§ **Task directions**
If a line in the listing includes the word "none", copy it out.

──────── Dataset records ────────

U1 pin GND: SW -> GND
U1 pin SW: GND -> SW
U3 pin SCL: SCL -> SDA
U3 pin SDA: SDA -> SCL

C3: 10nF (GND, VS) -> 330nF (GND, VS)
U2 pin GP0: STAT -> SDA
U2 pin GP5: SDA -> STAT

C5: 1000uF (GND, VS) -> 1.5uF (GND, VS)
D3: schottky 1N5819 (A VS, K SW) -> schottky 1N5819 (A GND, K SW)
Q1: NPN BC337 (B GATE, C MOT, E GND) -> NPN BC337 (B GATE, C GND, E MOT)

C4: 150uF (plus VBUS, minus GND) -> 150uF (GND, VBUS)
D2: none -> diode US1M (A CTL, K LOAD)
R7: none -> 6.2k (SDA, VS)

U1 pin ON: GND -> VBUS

────────
──────── Dataset records ────────

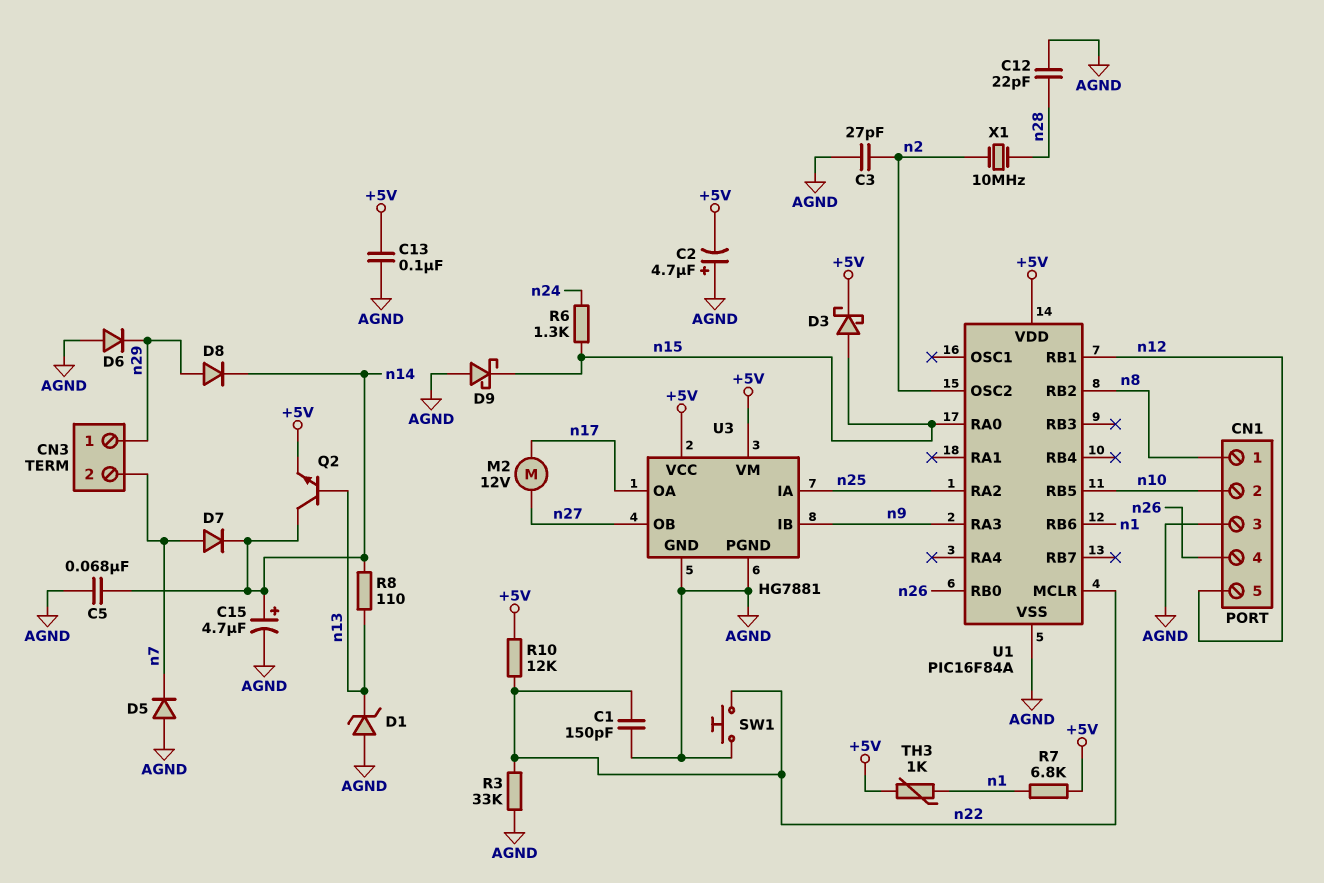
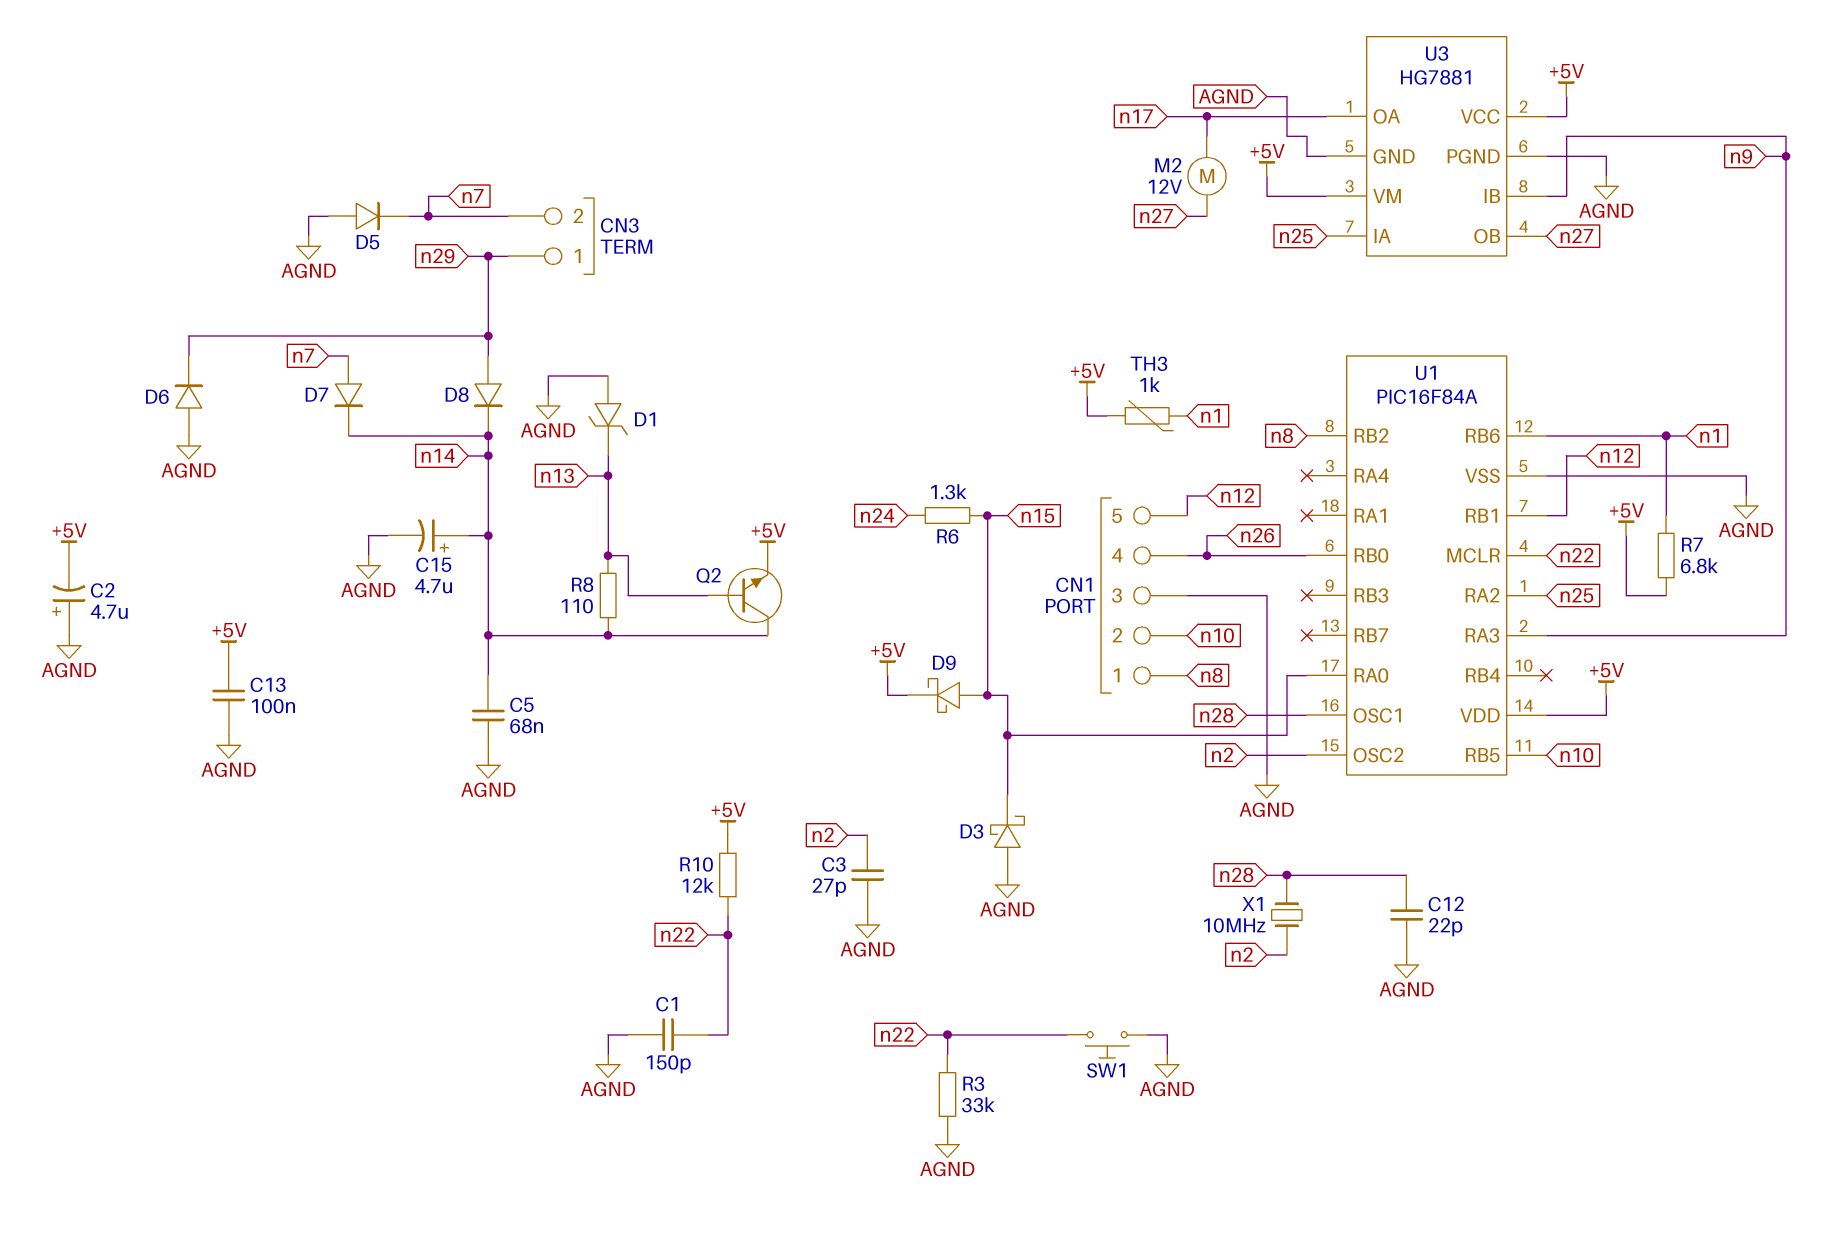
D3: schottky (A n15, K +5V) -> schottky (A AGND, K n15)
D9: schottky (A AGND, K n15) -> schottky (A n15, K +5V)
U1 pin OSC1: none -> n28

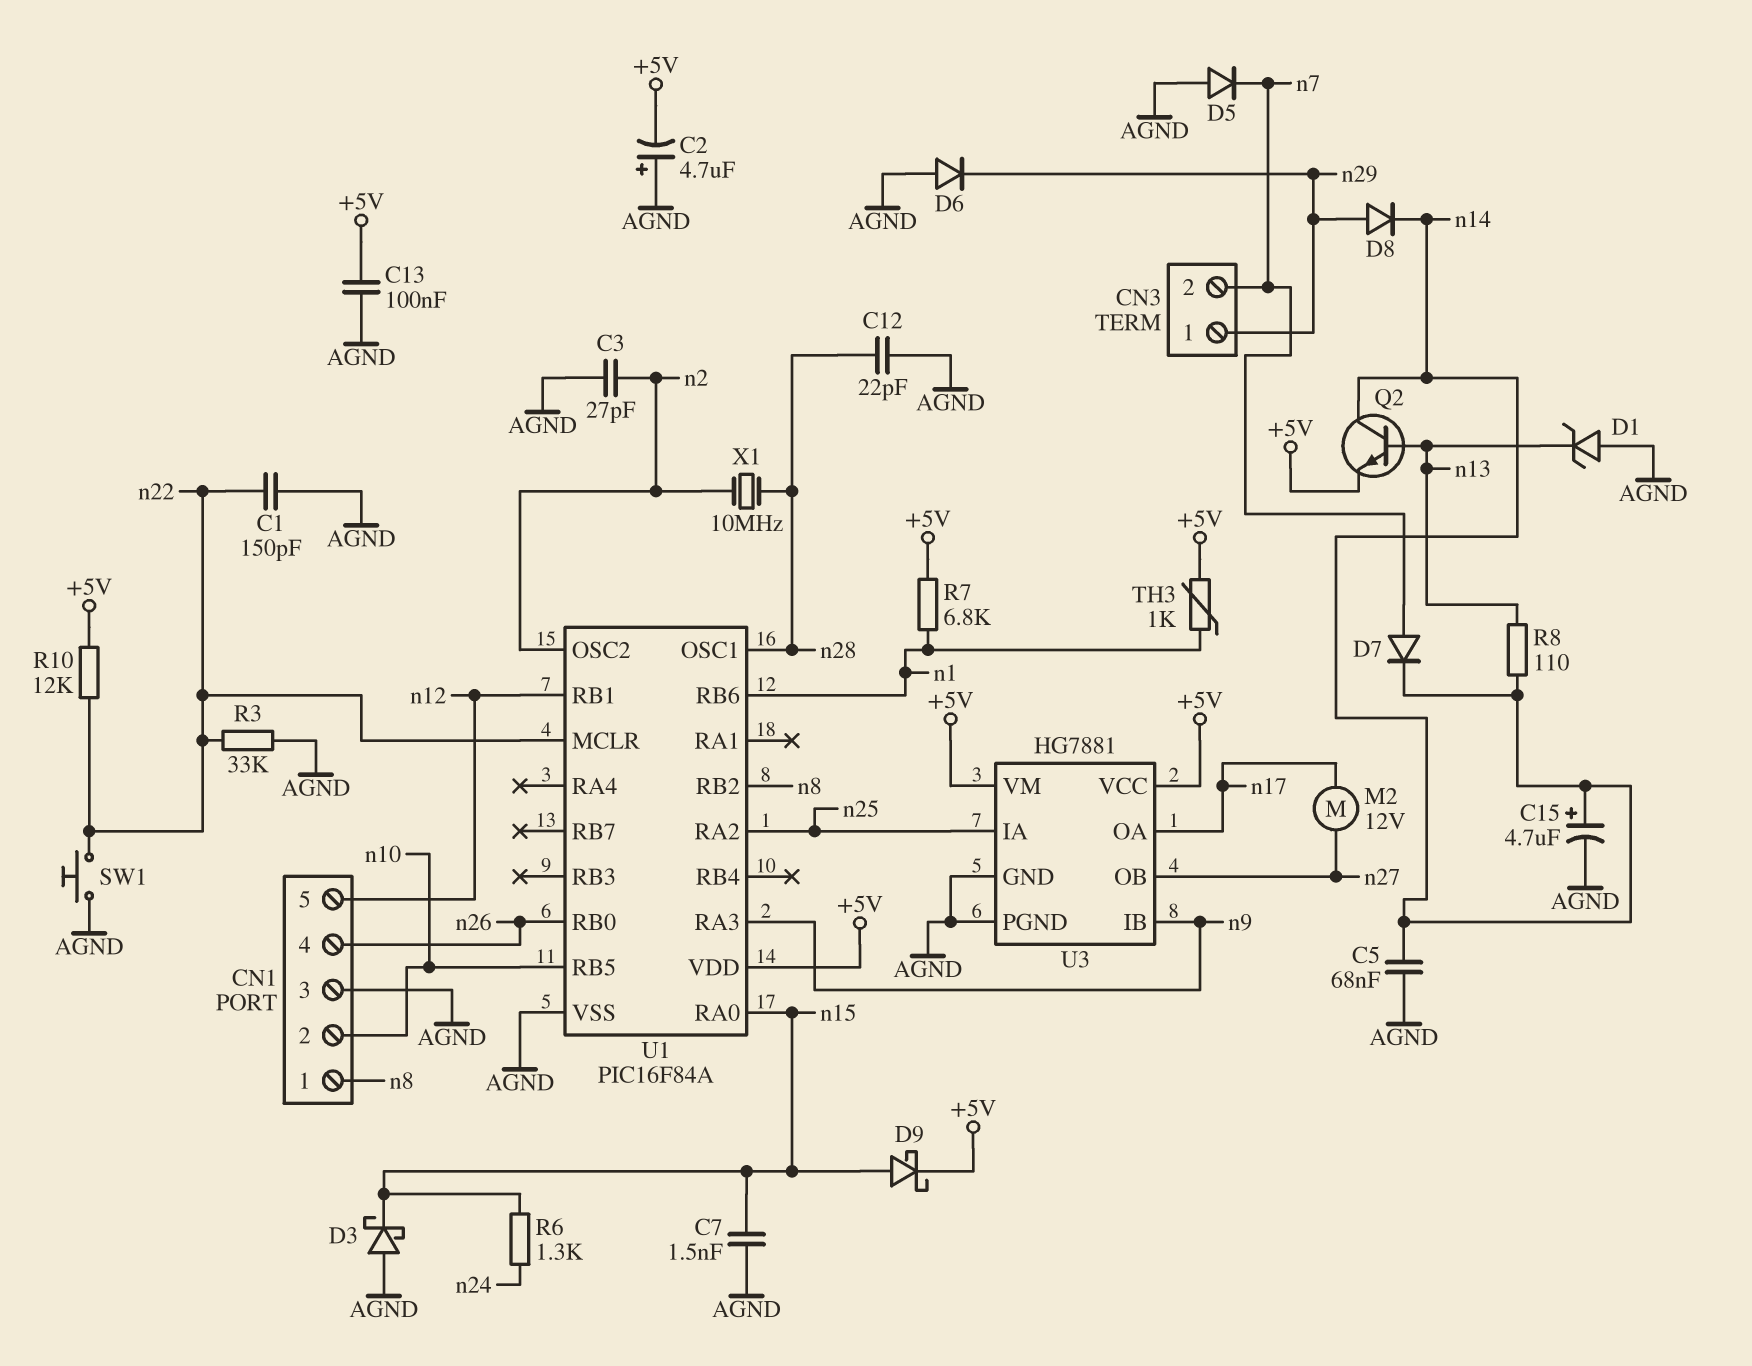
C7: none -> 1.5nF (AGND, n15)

────────

§ **Answer to this exercise**
D2: none -> diode US1M (A CTL, K LOAD)
R7: none -> 6.2k (SDA, VS)
U1 pin OSC1: none -> n28
C7: none -> 1.5nF (AGND, n15)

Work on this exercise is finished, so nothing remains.